▸ Work task
Your result should be every line of the records below that contains the word "DRIVER".

Before and after images:
====================

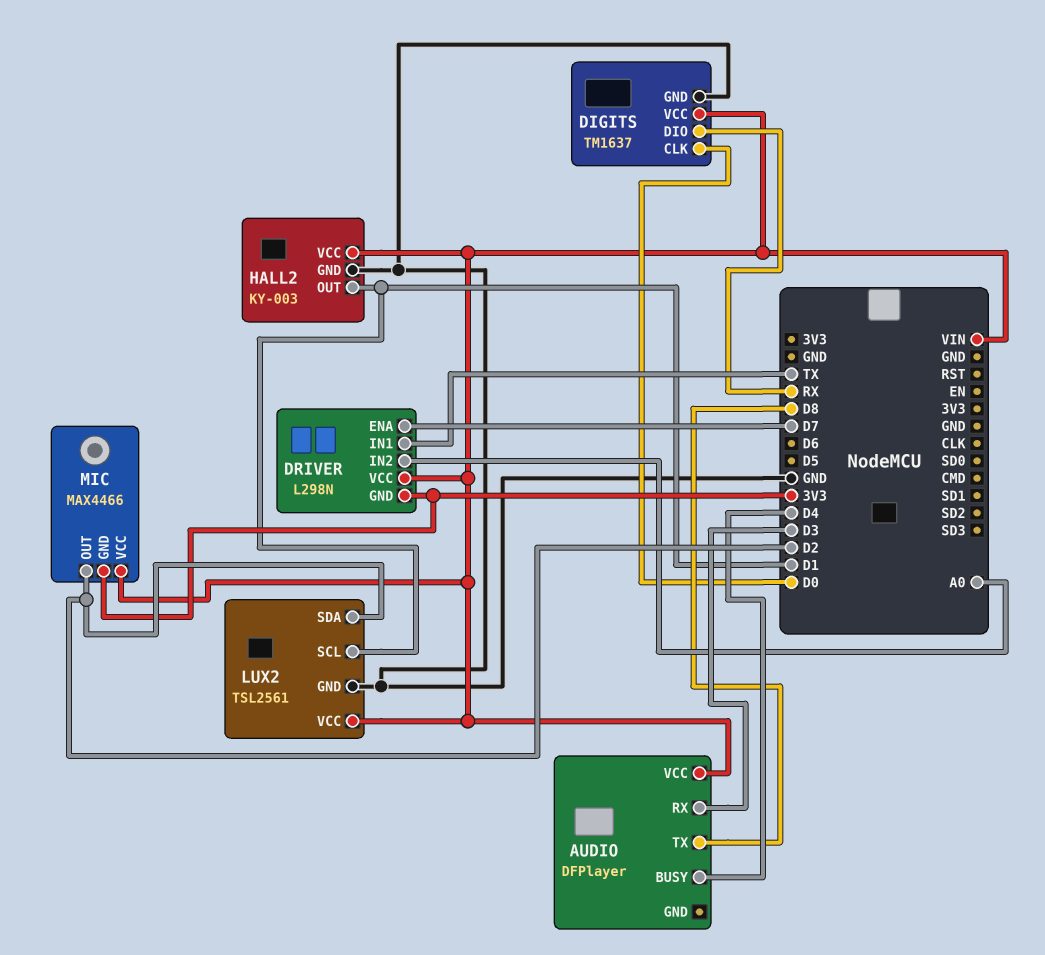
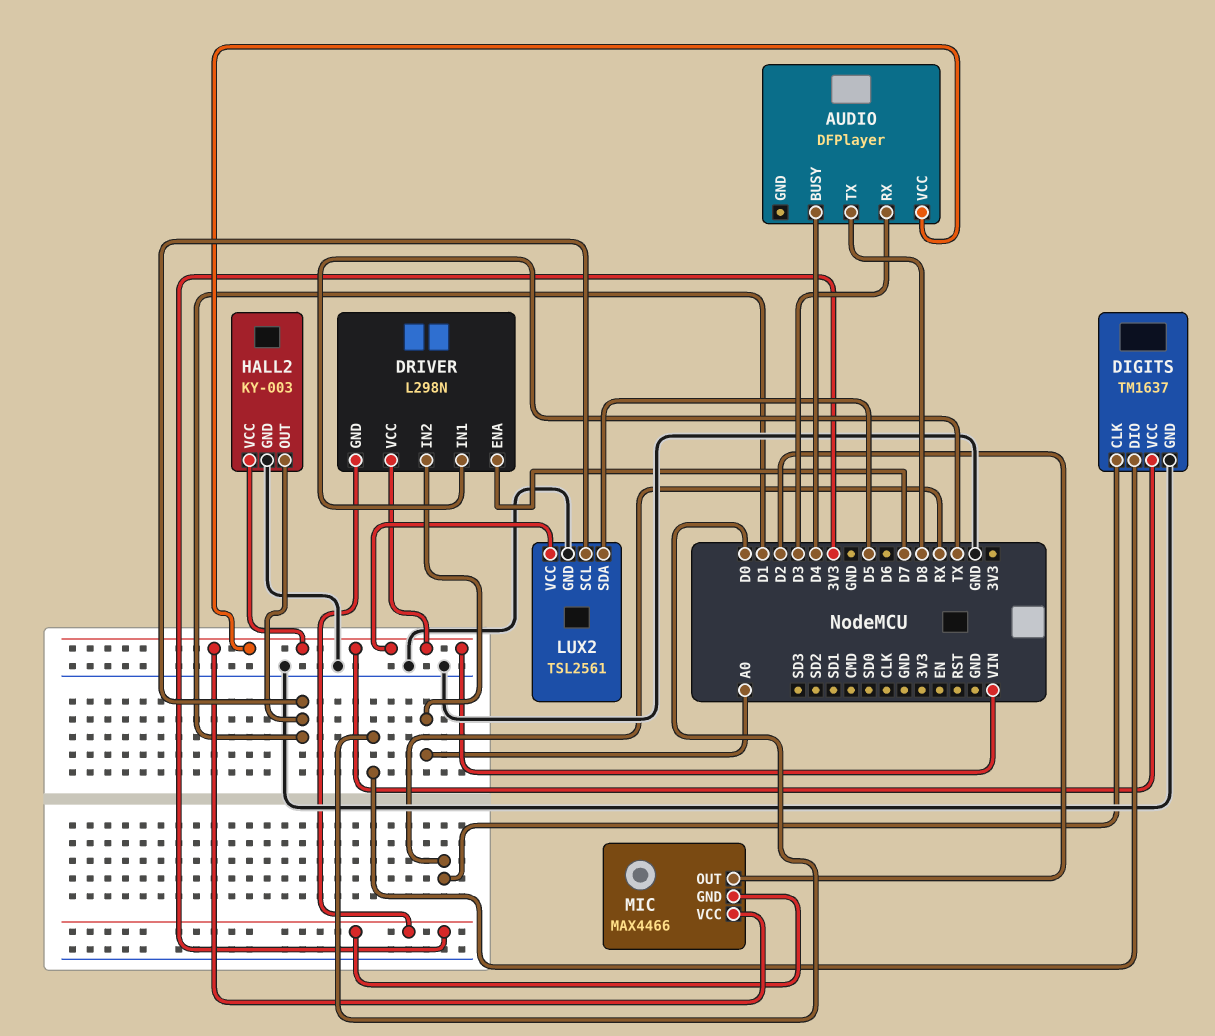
DIGITS pin CLK: D0 -> RX
DIGITS pin DIO: RX -> D0
LUX2 pin SDA: D2 -> D5

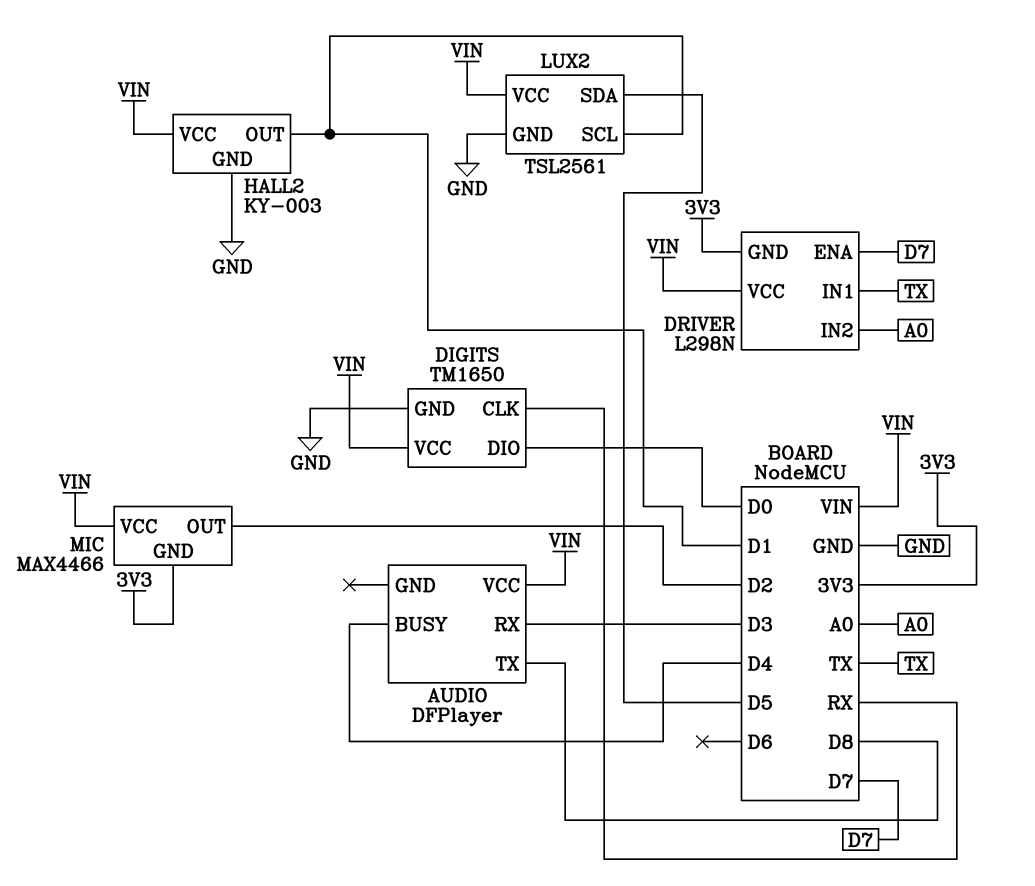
DIGITS: TM1637 -> TM1650

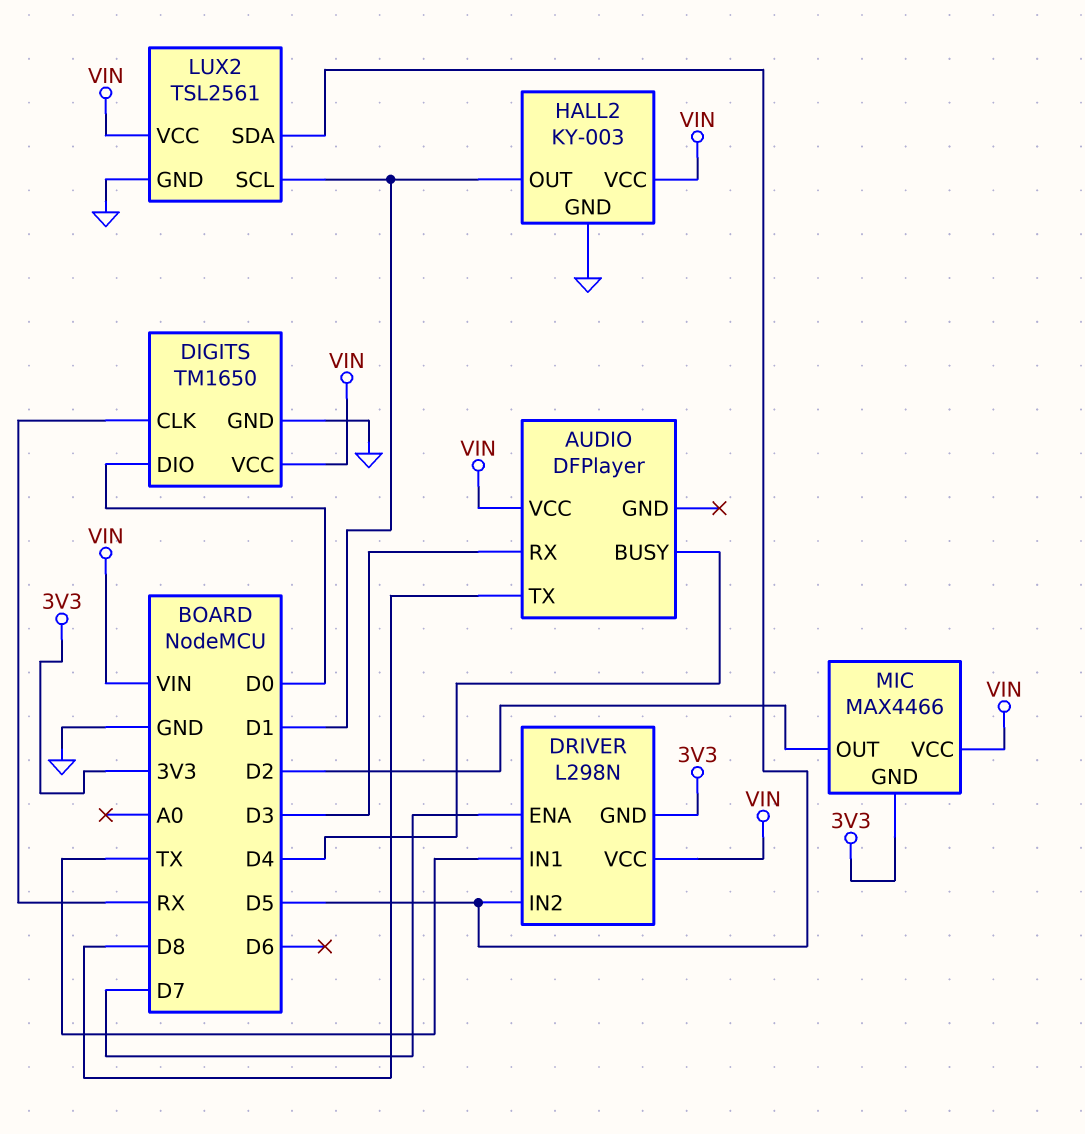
DRIVER pin IN2: A0 -> D5

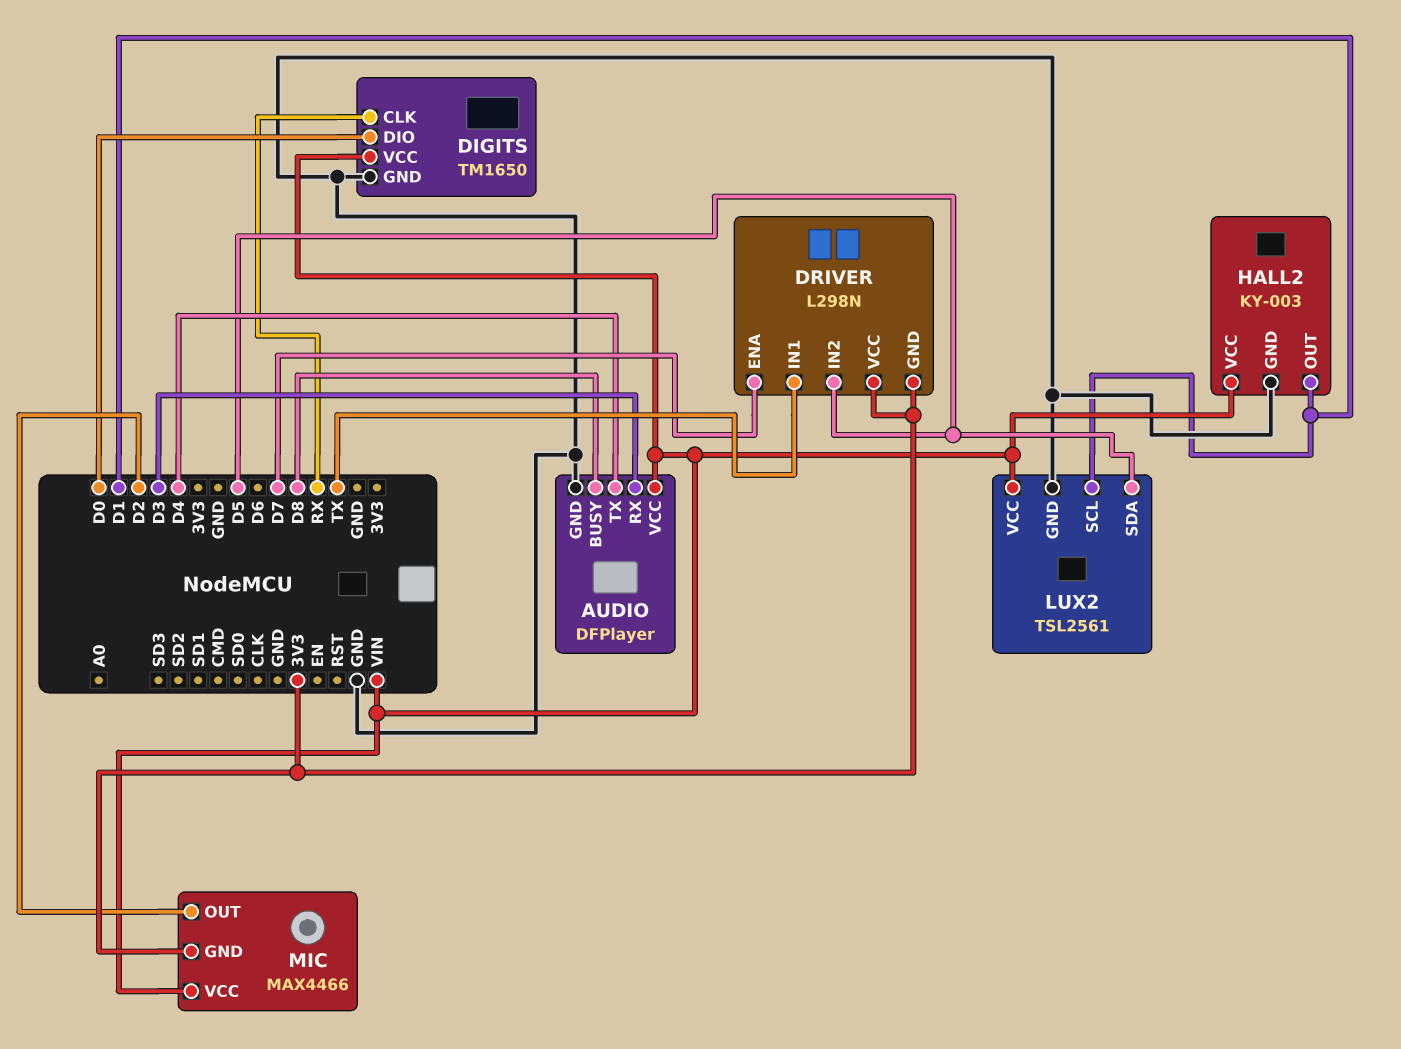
AUDIO pin BUSY: D4 -> D8
AUDIO pin GND: none -> GND
AUDIO pin TX: D8 -> D4
DRIVER pin VCC: VIN -> 3V3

====================

▸ Answer area
DRIVER pin IN2: A0 -> D5
DRIVER pin VCC: VIN -> 3V3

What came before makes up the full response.